Try it: Transcribe the stretch of entries below from the line with "black circle: (906, 32) -> (1103, 36), moved" through the line with "yellow hexagon: (411, 83)", exactly and with both ends included; leave out all other lines.

Data provided:
..............................

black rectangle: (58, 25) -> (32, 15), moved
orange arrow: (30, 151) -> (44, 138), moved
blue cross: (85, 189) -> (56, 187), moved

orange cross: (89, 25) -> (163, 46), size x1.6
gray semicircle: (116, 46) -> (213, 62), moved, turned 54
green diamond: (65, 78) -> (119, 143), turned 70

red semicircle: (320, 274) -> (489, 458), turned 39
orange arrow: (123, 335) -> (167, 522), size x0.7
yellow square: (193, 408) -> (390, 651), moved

..............................

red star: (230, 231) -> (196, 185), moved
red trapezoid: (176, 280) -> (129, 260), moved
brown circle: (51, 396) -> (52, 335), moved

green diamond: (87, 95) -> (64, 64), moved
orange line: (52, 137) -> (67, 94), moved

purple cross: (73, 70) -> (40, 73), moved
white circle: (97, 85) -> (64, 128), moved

..............................

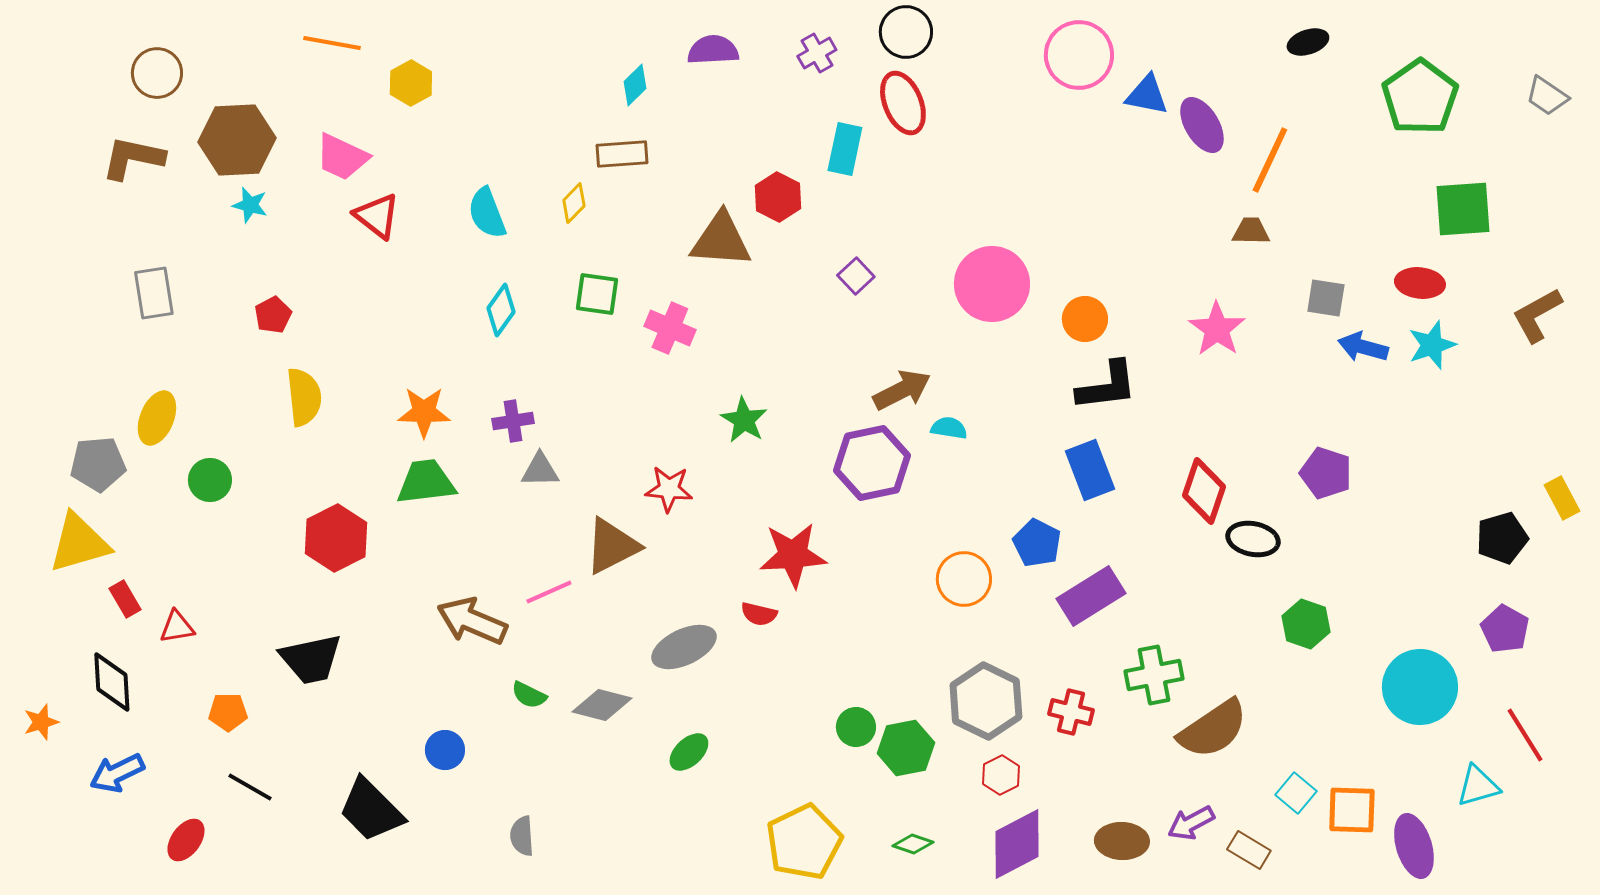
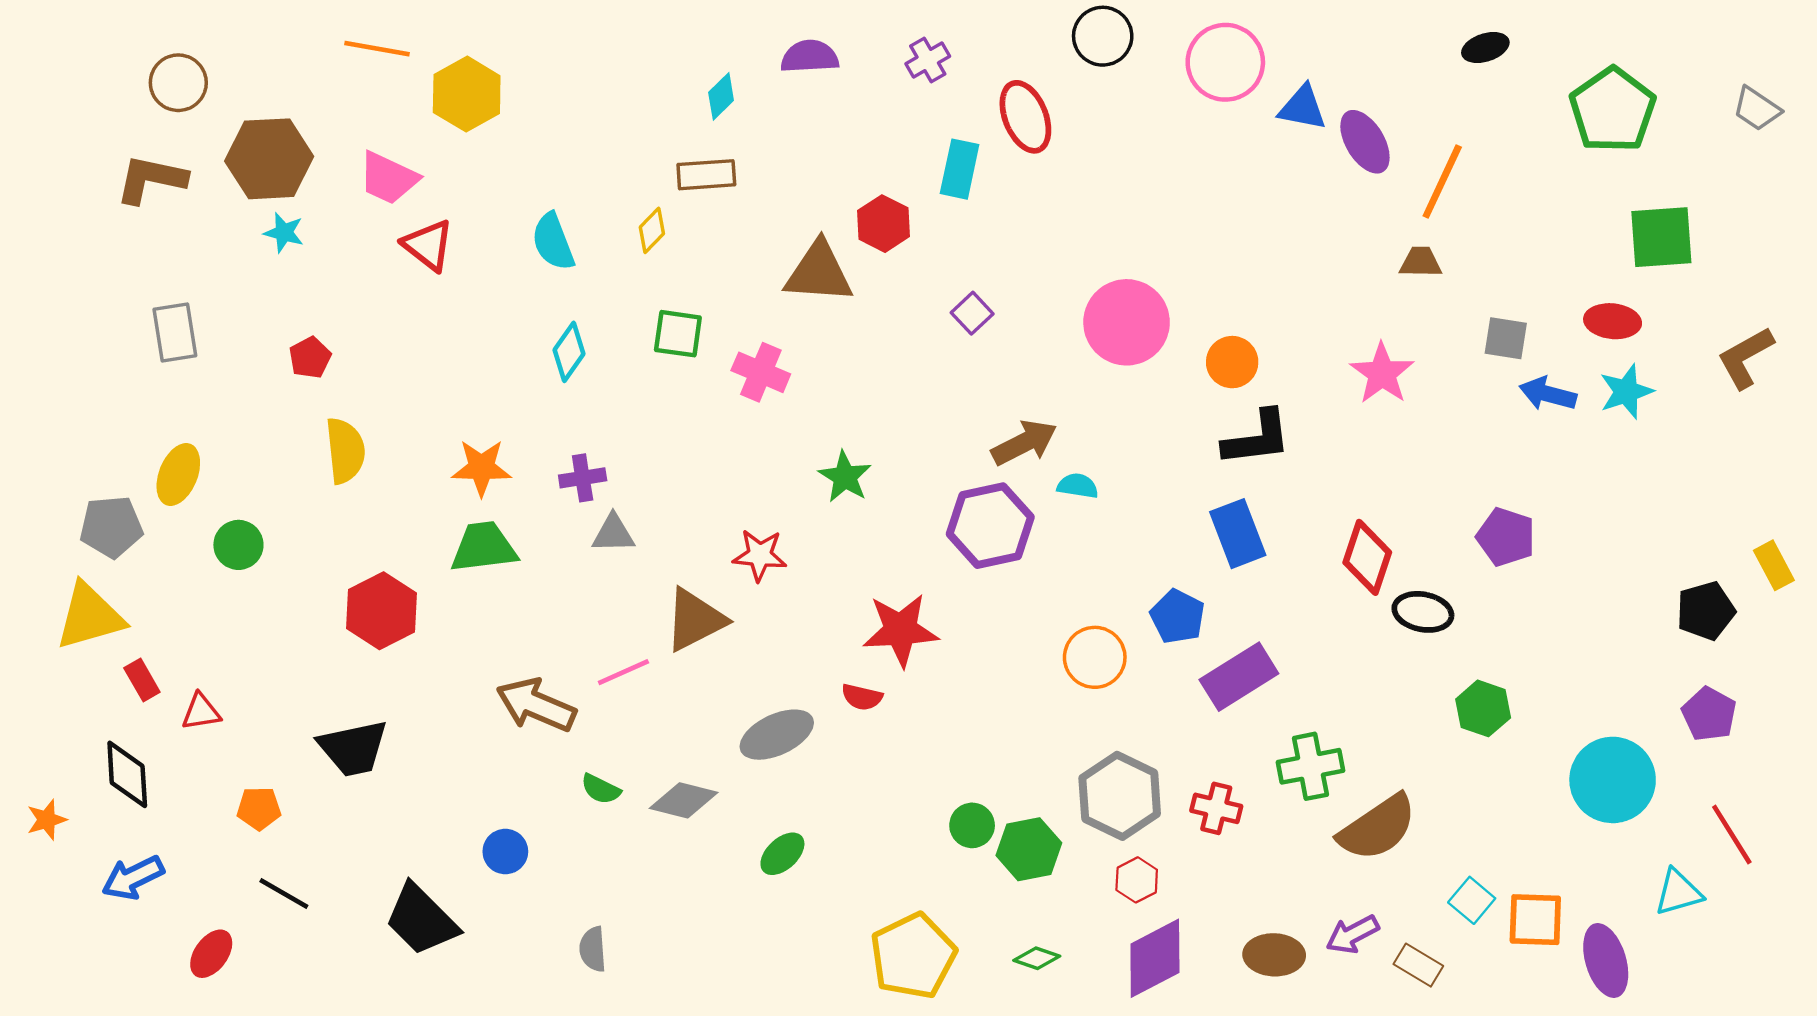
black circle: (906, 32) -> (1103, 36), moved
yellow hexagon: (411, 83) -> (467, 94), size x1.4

..............................

Exercise output:
black circle: (906, 32) -> (1103, 36), moved
yellow hexagon: (411, 83) -> (467, 94), size x1.4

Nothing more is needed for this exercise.